### Problem requirements
Lines in the listing below that hold "none" are the ones to copy.

### Provided entries
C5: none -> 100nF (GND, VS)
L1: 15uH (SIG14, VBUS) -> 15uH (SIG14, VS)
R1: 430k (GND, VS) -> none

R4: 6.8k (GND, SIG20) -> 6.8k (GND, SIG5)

* * *

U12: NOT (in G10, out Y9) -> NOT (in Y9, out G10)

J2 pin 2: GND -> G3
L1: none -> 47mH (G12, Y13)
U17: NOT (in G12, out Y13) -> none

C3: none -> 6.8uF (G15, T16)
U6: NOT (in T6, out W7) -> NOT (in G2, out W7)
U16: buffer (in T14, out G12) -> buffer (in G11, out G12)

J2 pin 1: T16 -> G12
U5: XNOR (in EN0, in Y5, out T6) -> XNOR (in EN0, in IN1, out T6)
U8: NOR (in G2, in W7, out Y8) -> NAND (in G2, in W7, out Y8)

### Reply to the task
C5: none -> 100nF (GND, VS)
R1: 430k (GND, VS) -> none
L1: none -> 47mH (G12, Y13)
U17: NOT (in G12, out Y13) -> none
C3: none -> 6.8uF (G15, T16)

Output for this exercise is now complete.